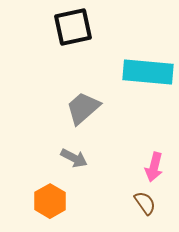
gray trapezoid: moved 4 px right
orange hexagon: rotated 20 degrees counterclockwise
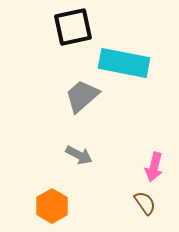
cyan rectangle: moved 24 px left, 9 px up; rotated 6 degrees clockwise
gray trapezoid: moved 1 px left, 12 px up
gray arrow: moved 5 px right, 3 px up
orange hexagon: moved 2 px right, 5 px down
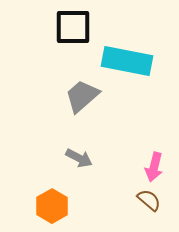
black square: rotated 12 degrees clockwise
cyan rectangle: moved 3 px right, 2 px up
gray arrow: moved 3 px down
brown semicircle: moved 4 px right, 3 px up; rotated 15 degrees counterclockwise
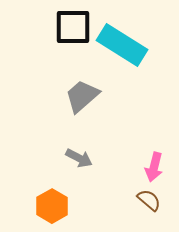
cyan rectangle: moved 5 px left, 16 px up; rotated 21 degrees clockwise
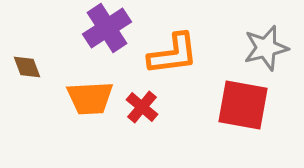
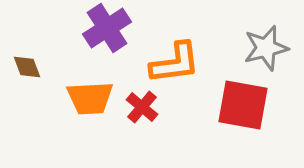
orange L-shape: moved 2 px right, 9 px down
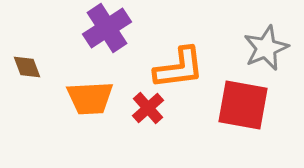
gray star: rotated 9 degrees counterclockwise
orange L-shape: moved 4 px right, 5 px down
red cross: moved 6 px right, 1 px down; rotated 8 degrees clockwise
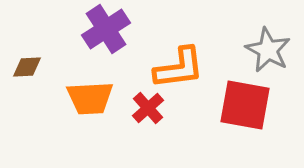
purple cross: moved 1 px left, 1 px down
gray star: moved 2 px right, 2 px down; rotated 21 degrees counterclockwise
brown diamond: rotated 72 degrees counterclockwise
red square: moved 2 px right
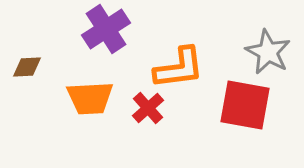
gray star: moved 2 px down
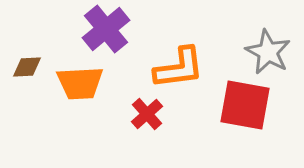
purple cross: rotated 6 degrees counterclockwise
orange trapezoid: moved 10 px left, 15 px up
red cross: moved 1 px left, 6 px down
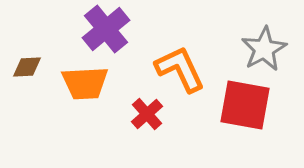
gray star: moved 4 px left, 3 px up; rotated 15 degrees clockwise
orange L-shape: moved 1 px right, 1 px down; rotated 108 degrees counterclockwise
orange trapezoid: moved 5 px right
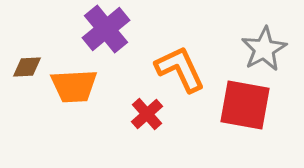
orange trapezoid: moved 11 px left, 3 px down
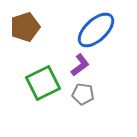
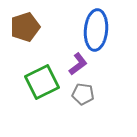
blue ellipse: rotated 42 degrees counterclockwise
purple L-shape: moved 2 px left, 1 px up
green square: moved 1 px left, 1 px up
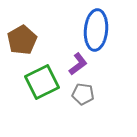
brown pentagon: moved 3 px left, 13 px down; rotated 12 degrees counterclockwise
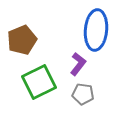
brown pentagon: rotated 8 degrees clockwise
purple L-shape: rotated 15 degrees counterclockwise
green square: moved 3 px left
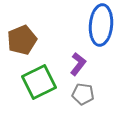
blue ellipse: moved 5 px right, 5 px up
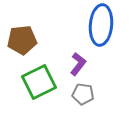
brown pentagon: rotated 16 degrees clockwise
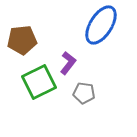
blue ellipse: rotated 27 degrees clockwise
purple L-shape: moved 10 px left, 1 px up
gray pentagon: moved 1 px right, 1 px up
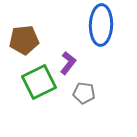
blue ellipse: rotated 30 degrees counterclockwise
brown pentagon: moved 2 px right
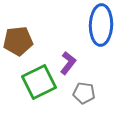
brown pentagon: moved 6 px left, 1 px down
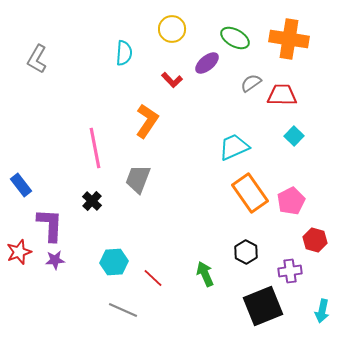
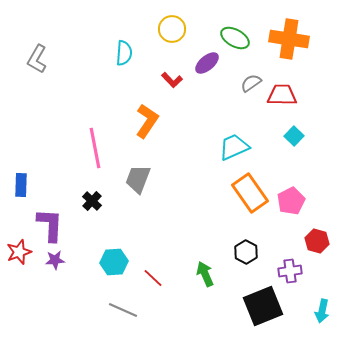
blue rectangle: rotated 40 degrees clockwise
red hexagon: moved 2 px right, 1 px down
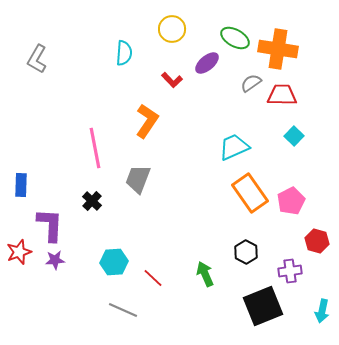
orange cross: moved 11 px left, 10 px down
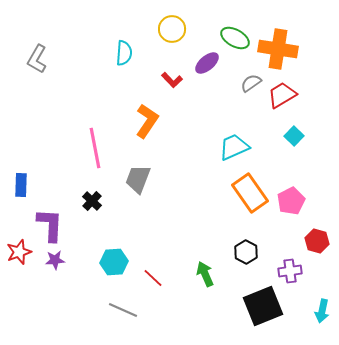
red trapezoid: rotated 32 degrees counterclockwise
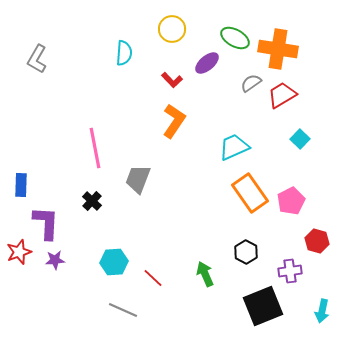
orange L-shape: moved 27 px right
cyan square: moved 6 px right, 3 px down
purple L-shape: moved 4 px left, 2 px up
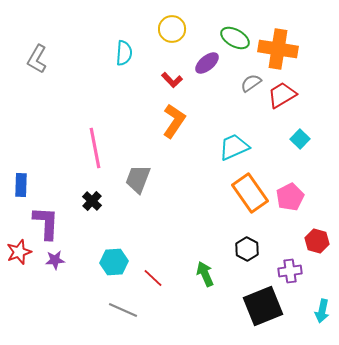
pink pentagon: moved 1 px left, 4 px up
black hexagon: moved 1 px right, 3 px up
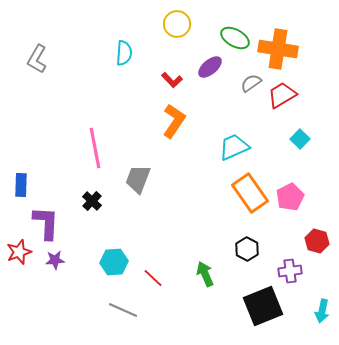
yellow circle: moved 5 px right, 5 px up
purple ellipse: moved 3 px right, 4 px down
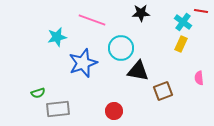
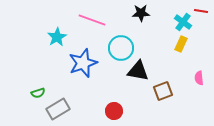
cyan star: rotated 18 degrees counterclockwise
gray rectangle: rotated 25 degrees counterclockwise
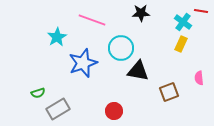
brown square: moved 6 px right, 1 px down
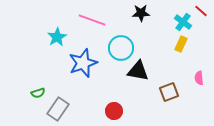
red line: rotated 32 degrees clockwise
gray rectangle: rotated 25 degrees counterclockwise
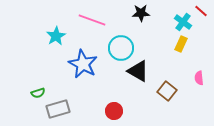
cyan star: moved 1 px left, 1 px up
blue star: moved 1 px down; rotated 24 degrees counterclockwise
black triangle: rotated 20 degrees clockwise
brown square: moved 2 px left, 1 px up; rotated 30 degrees counterclockwise
gray rectangle: rotated 40 degrees clockwise
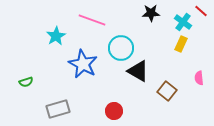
black star: moved 10 px right
green semicircle: moved 12 px left, 11 px up
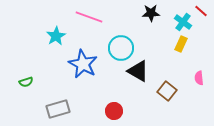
pink line: moved 3 px left, 3 px up
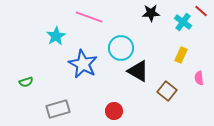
yellow rectangle: moved 11 px down
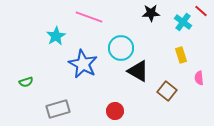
yellow rectangle: rotated 42 degrees counterclockwise
red circle: moved 1 px right
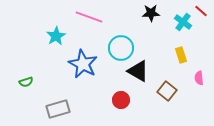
red circle: moved 6 px right, 11 px up
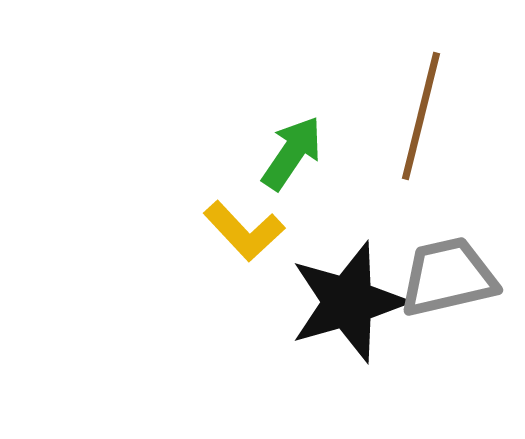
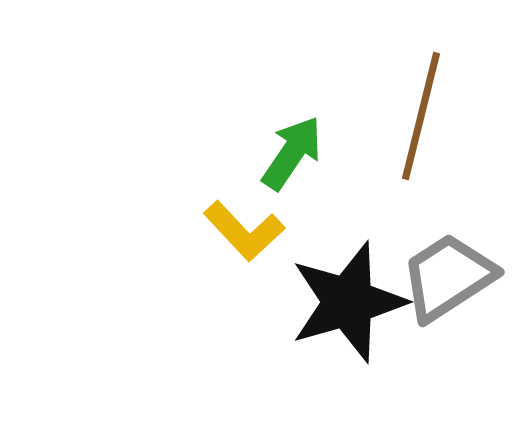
gray trapezoid: rotated 20 degrees counterclockwise
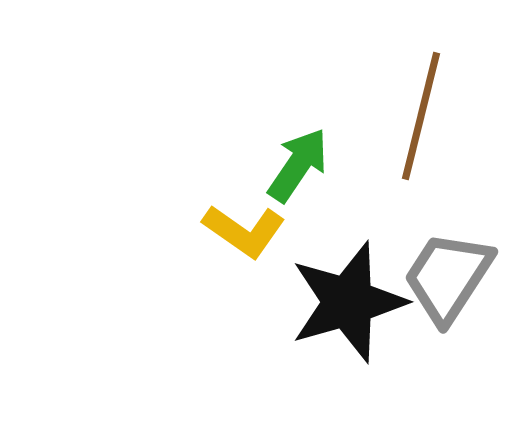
green arrow: moved 6 px right, 12 px down
yellow L-shape: rotated 12 degrees counterclockwise
gray trapezoid: rotated 24 degrees counterclockwise
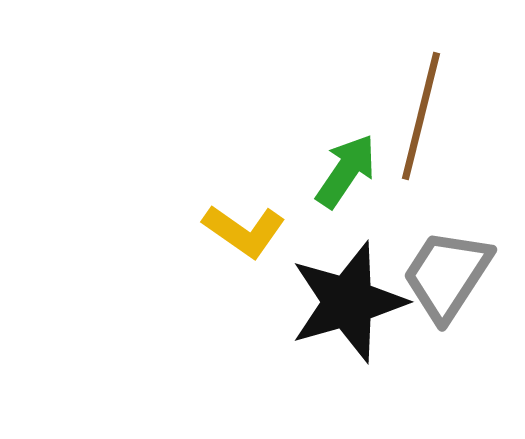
green arrow: moved 48 px right, 6 px down
gray trapezoid: moved 1 px left, 2 px up
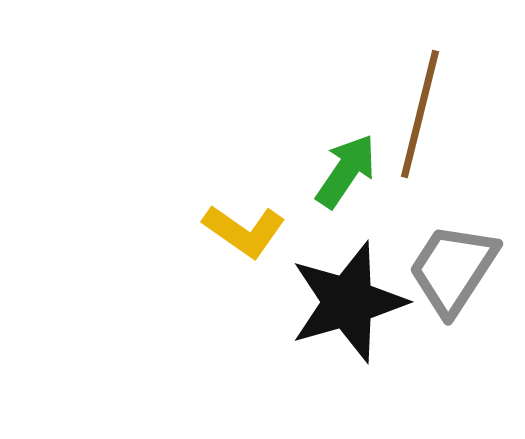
brown line: moved 1 px left, 2 px up
gray trapezoid: moved 6 px right, 6 px up
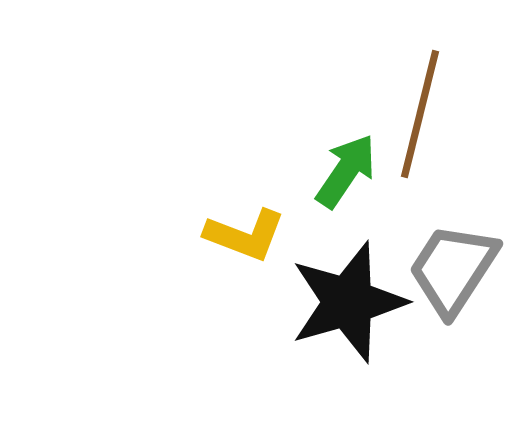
yellow L-shape: moved 1 px right, 4 px down; rotated 14 degrees counterclockwise
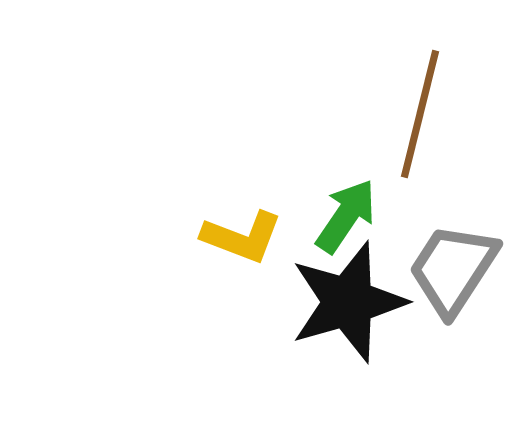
green arrow: moved 45 px down
yellow L-shape: moved 3 px left, 2 px down
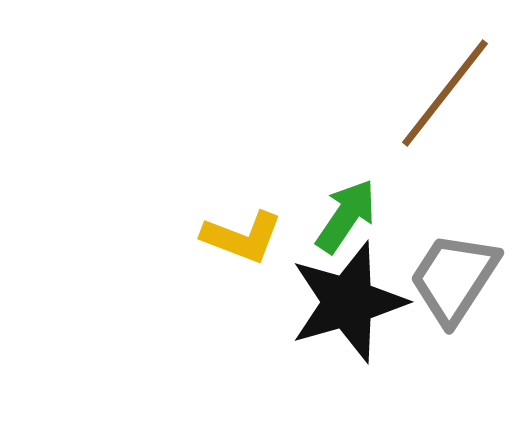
brown line: moved 25 px right, 21 px up; rotated 24 degrees clockwise
gray trapezoid: moved 1 px right, 9 px down
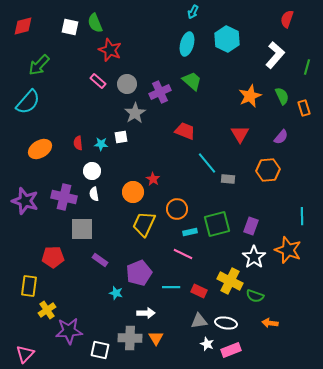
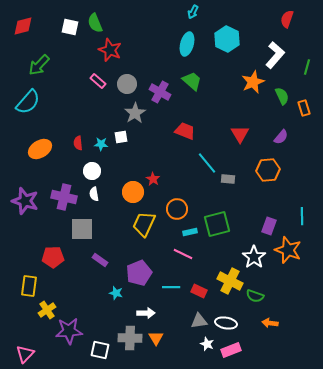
purple cross at (160, 92): rotated 35 degrees counterclockwise
orange star at (250, 96): moved 3 px right, 14 px up
purple rectangle at (251, 226): moved 18 px right
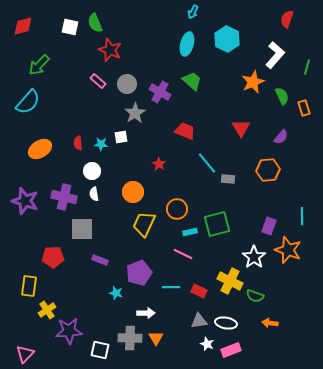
red triangle at (240, 134): moved 1 px right, 6 px up
red star at (153, 179): moved 6 px right, 15 px up
purple rectangle at (100, 260): rotated 14 degrees counterclockwise
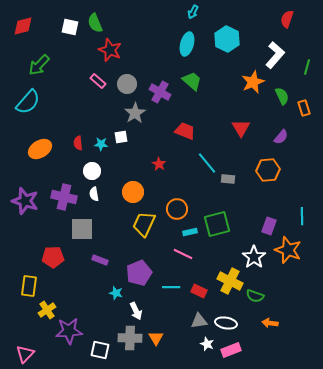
white arrow at (146, 313): moved 10 px left, 2 px up; rotated 66 degrees clockwise
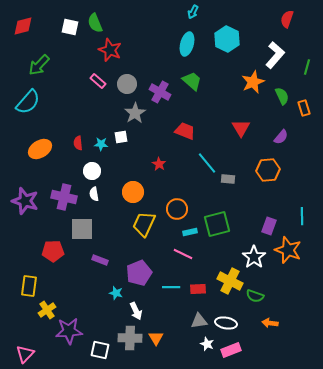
red pentagon at (53, 257): moved 6 px up
red rectangle at (199, 291): moved 1 px left, 2 px up; rotated 28 degrees counterclockwise
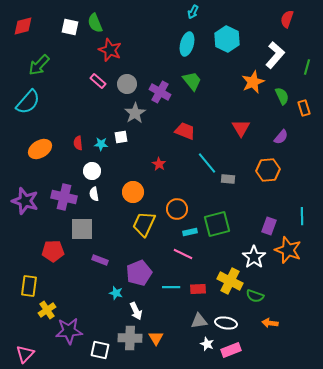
green trapezoid at (192, 81): rotated 10 degrees clockwise
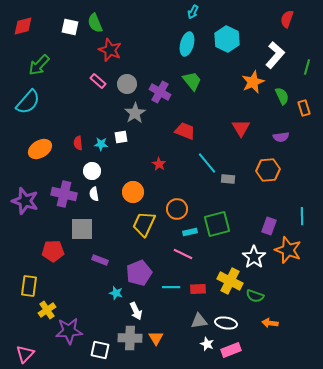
purple semicircle at (281, 137): rotated 42 degrees clockwise
purple cross at (64, 197): moved 3 px up
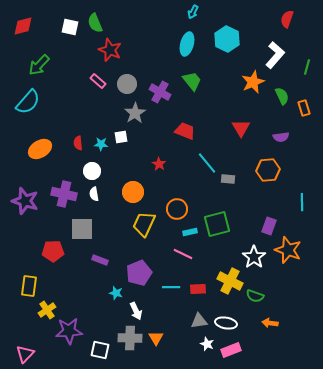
cyan line at (302, 216): moved 14 px up
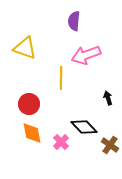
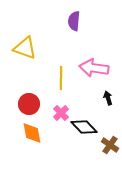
pink arrow: moved 8 px right, 13 px down; rotated 28 degrees clockwise
pink cross: moved 29 px up
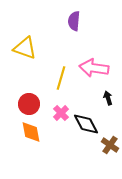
yellow line: rotated 15 degrees clockwise
black diamond: moved 2 px right, 3 px up; rotated 16 degrees clockwise
orange diamond: moved 1 px left, 1 px up
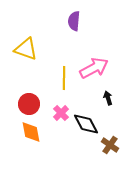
yellow triangle: moved 1 px right, 1 px down
pink arrow: rotated 144 degrees clockwise
yellow line: moved 3 px right; rotated 15 degrees counterclockwise
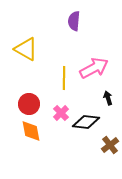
yellow triangle: rotated 10 degrees clockwise
black diamond: moved 2 px up; rotated 56 degrees counterclockwise
orange diamond: moved 1 px up
brown cross: rotated 18 degrees clockwise
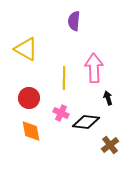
pink arrow: rotated 64 degrees counterclockwise
red circle: moved 6 px up
pink cross: rotated 21 degrees counterclockwise
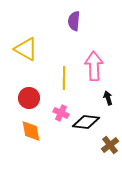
pink arrow: moved 2 px up
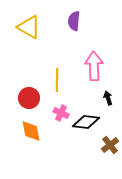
yellow triangle: moved 3 px right, 22 px up
yellow line: moved 7 px left, 2 px down
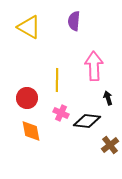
red circle: moved 2 px left
black diamond: moved 1 px right, 1 px up
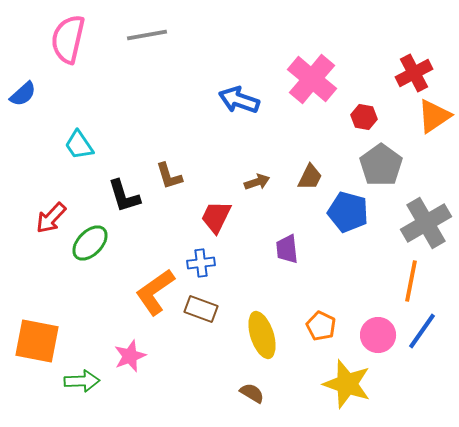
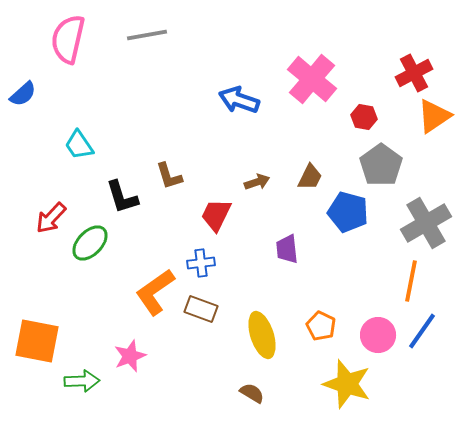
black L-shape: moved 2 px left, 1 px down
red trapezoid: moved 2 px up
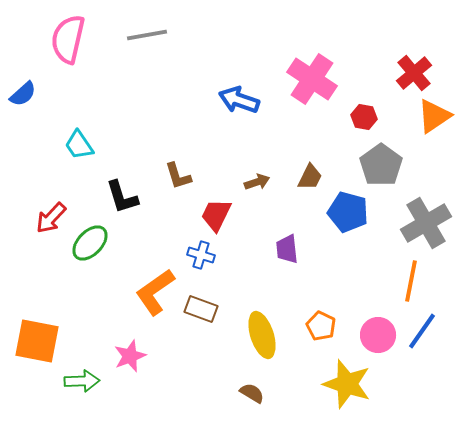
red cross: rotated 12 degrees counterclockwise
pink cross: rotated 6 degrees counterclockwise
brown L-shape: moved 9 px right
blue cross: moved 8 px up; rotated 24 degrees clockwise
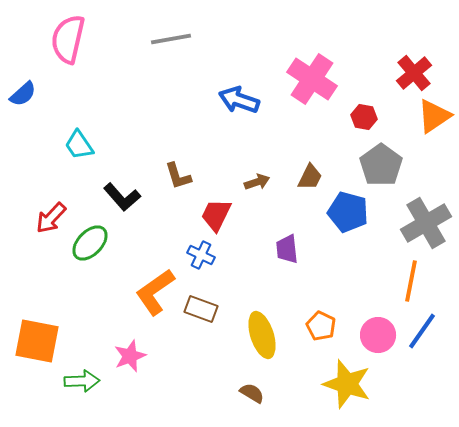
gray line: moved 24 px right, 4 px down
black L-shape: rotated 24 degrees counterclockwise
blue cross: rotated 8 degrees clockwise
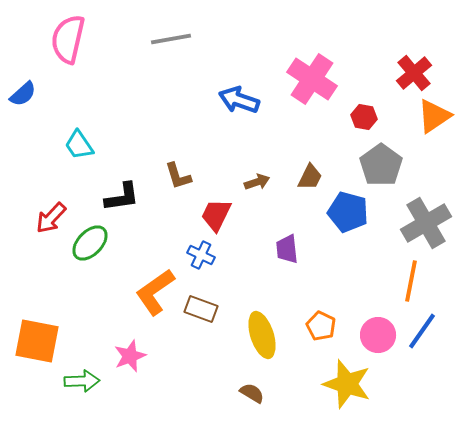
black L-shape: rotated 57 degrees counterclockwise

• TASK BRIEF
Please rewrite all of the material above as a Markdown table with the columns Row and Line, numbering each row and skipping any blank lines. Leave the pictures out of the answer.

• TASK RESULT
| Row | Line |
|---|---|
| 1 | gray trapezoid: moved 4 px right |
| 2 | orange hexagon: rotated 20 degrees counterclockwise |
| 3 | cyan rectangle: moved 24 px left, 9 px up; rotated 6 degrees clockwise |
| 4 | gray trapezoid: moved 1 px left, 12 px up |
| 5 | gray arrow: moved 5 px right, 3 px up |
| 6 | orange hexagon: moved 2 px right, 5 px down |
| 7 | black square: rotated 12 degrees clockwise |
| 8 | cyan rectangle: moved 3 px right, 2 px up |
| 9 | gray arrow: moved 3 px down |
| 10 | brown semicircle: moved 4 px right, 3 px up; rotated 15 degrees counterclockwise |
| 11 | cyan rectangle: moved 5 px left, 16 px up; rotated 21 degrees clockwise |
| 12 | orange L-shape: moved 2 px right, 9 px down |
| 13 | gray star: rotated 9 degrees counterclockwise |
| 14 | orange L-shape: moved 4 px right, 5 px down |
| 15 | red cross: moved 6 px right, 1 px down; rotated 8 degrees clockwise |
| 16 | purple cross: moved 1 px left, 1 px down |
| 17 | gray star: moved 2 px right, 2 px down; rotated 21 degrees counterclockwise |
| 18 | brown diamond: rotated 72 degrees counterclockwise |
| 19 | red square: moved 2 px right |
| 20 | gray star: moved 2 px down |
| 21 | purple cross: rotated 6 degrees counterclockwise |
| 22 | orange trapezoid: moved 10 px left, 15 px up |
| 23 | red cross: moved 1 px left, 6 px down |
| 24 | gray star: moved 4 px left, 3 px up; rotated 15 degrees clockwise |
| 25 | orange L-shape: moved 1 px right, 1 px down; rotated 108 degrees counterclockwise |
| 26 | orange trapezoid: moved 5 px right |
| 27 | orange trapezoid: moved 11 px left, 3 px down |
| 28 | blue ellipse: rotated 42 degrees counterclockwise |
| 29 | purple L-shape: moved 2 px left, 1 px up |
| 30 | green square: moved 1 px left, 1 px up |
| 31 | brown pentagon: moved 3 px left, 13 px down; rotated 12 degrees counterclockwise |
| 32 | brown pentagon: rotated 8 degrees clockwise |
| 33 | purple L-shape: rotated 15 degrees counterclockwise |
| 34 | green square: moved 3 px left |
| 35 | blue ellipse: moved 5 px right, 5 px up |
| 36 | brown pentagon: rotated 16 degrees clockwise |
| 37 | blue ellipse: rotated 27 degrees clockwise |
| 38 | purple L-shape: moved 10 px left, 1 px up |
| 39 | gray pentagon: moved 1 px right, 1 px up |
| 40 | blue ellipse: rotated 30 degrees counterclockwise |
| 41 | brown pentagon: moved 2 px right |
| 42 | brown pentagon: moved 6 px left, 1 px down |
| 43 | blue rectangle: rotated 40 degrees clockwise |
| 44 | red hexagon: moved 2 px right, 1 px down |
| 45 | orange cross: moved 11 px left, 10 px down |
| 46 | red trapezoid: rotated 32 degrees counterclockwise |
| 47 | orange L-shape: moved 27 px right |
| 48 | cyan square: moved 6 px right, 3 px down |
| 49 | purple L-shape: moved 4 px left, 2 px up |
| 50 | pink pentagon: moved 1 px left, 4 px up |
| 51 | black hexagon: moved 1 px right, 3 px up |
| 52 | yellow circle: moved 5 px right, 5 px up |
| 53 | purple ellipse: moved 3 px right, 4 px down |
| 54 | cyan star: rotated 18 degrees counterclockwise |
| 55 | gray rectangle: rotated 25 degrees counterclockwise |
| 56 | brown square: moved 6 px right, 1 px down |
| 57 | red line: rotated 32 degrees clockwise |
| 58 | gray rectangle: rotated 25 degrees counterclockwise |
| 59 | cyan star: moved 1 px left, 1 px up |
| 60 | blue star: moved 1 px down; rotated 24 degrees counterclockwise |
| 61 | black triangle: rotated 20 degrees clockwise |
| 62 | brown square: moved 2 px left, 1 px up; rotated 30 degrees counterclockwise |
| 63 | gray rectangle: rotated 40 degrees clockwise |
| 64 | black star: moved 10 px right |
| 65 | green semicircle: moved 12 px left, 11 px up |
| 66 | pink line: moved 3 px left, 3 px up |
| 67 | yellow rectangle: moved 11 px down |
| 68 | yellow rectangle: rotated 42 degrees counterclockwise |
| 69 | red circle: moved 1 px right |
| 70 | red circle: moved 6 px right, 11 px up |
| 71 | gray trapezoid: rotated 20 degrees counterclockwise |
| 72 | green arrow: moved 6 px right, 12 px down |
| 73 | yellow L-shape: rotated 12 degrees counterclockwise |
| 74 | gray trapezoid: rotated 24 degrees counterclockwise |
| 75 | green arrow: moved 48 px right, 6 px down |
| 76 | gray trapezoid: moved 1 px left, 2 px up |
| 77 | brown line: moved 1 px left, 2 px up |
| 78 | gray trapezoid: moved 6 px right, 6 px up |
| 79 | yellow L-shape: moved 1 px right, 4 px down; rotated 14 degrees counterclockwise |
| 80 | green arrow: moved 45 px down |
| 81 | yellow L-shape: moved 3 px left, 2 px down |
| 82 | brown line: moved 25 px right, 21 px up; rotated 24 degrees clockwise |
| 83 | gray trapezoid: moved 1 px right, 9 px down |
| 84 | purple cross at (160, 92): rotated 35 degrees counterclockwise |
| 85 | orange star at (250, 96): moved 3 px right, 14 px up |
| 86 | purple rectangle at (251, 226): moved 18 px right |
| 87 | red triangle at (240, 134): moved 1 px right, 6 px up |
| 88 | red star at (153, 179): moved 6 px right, 15 px up |
| 89 | purple rectangle at (100, 260): rotated 14 degrees counterclockwise |
| 90 | white arrow at (146, 313): moved 10 px left, 2 px up; rotated 66 degrees clockwise |
| 91 | red pentagon at (53, 257): moved 6 px up |
| 92 | red rectangle at (199, 291): moved 1 px left, 2 px up; rotated 28 degrees counterclockwise |
| 93 | green trapezoid at (192, 81): rotated 10 degrees clockwise |
| 94 | purple semicircle at (281, 137): rotated 42 degrees clockwise |
| 95 | purple cross at (64, 197): moved 3 px up |
| 96 | cyan line at (302, 216): moved 14 px up |
| 97 | pink arrow: moved 8 px right, 13 px down; rotated 28 degrees clockwise |
| 98 | pink cross: moved 29 px up |
| 99 | yellow line: rotated 15 degrees clockwise |
| 100 | black diamond: moved 2 px right, 3 px up; rotated 16 degrees clockwise |
| 101 | orange diamond: moved 1 px left, 1 px up |
| 102 | yellow triangle: moved 1 px right, 1 px down |
| 103 | pink arrow: rotated 144 degrees clockwise |
| 104 | yellow line: moved 3 px right; rotated 15 degrees counterclockwise |
| 105 | yellow triangle: rotated 10 degrees clockwise |
| 106 | black diamond: moved 2 px up; rotated 56 degrees counterclockwise |
| 107 | orange diamond: moved 1 px up |
| 108 | brown cross: rotated 18 degrees clockwise |
| 109 | pink arrow: rotated 64 degrees counterclockwise |
| 110 | red circle: moved 6 px up |
| 111 | pink cross: rotated 21 degrees counterclockwise |
| 112 | pink arrow: moved 2 px up |
| 113 | yellow triangle: moved 3 px right, 22 px up |
| 114 | yellow line: moved 7 px left, 2 px down |
| 115 | red circle: moved 2 px left |
| 116 | black diamond: moved 1 px right, 1 px up |
| 117 | black L-shape: moved 2 px left, 1 px down |
| 118 | red trapezoid: moved 2 px up |
| 119 | red cross: rotated 12 degrees counterclockwise |
| 120 | pink cross: rotated 6 degrees counterclockwise |
| 121 | brown L-shape: moved 9 px right |
| 122 | blue cross: moved 8 px up; rotated 24 degrees clockwise |
| 123 | gray line: moved 24 px right, 4 px down |
| 124 | black L-shape: rotated 24 degrees counterclockwise |
| 125 | blue cross: rotated 8 degrees clockwise |
| 126 | black L-shape: rotated 57 degrees counterclockwise |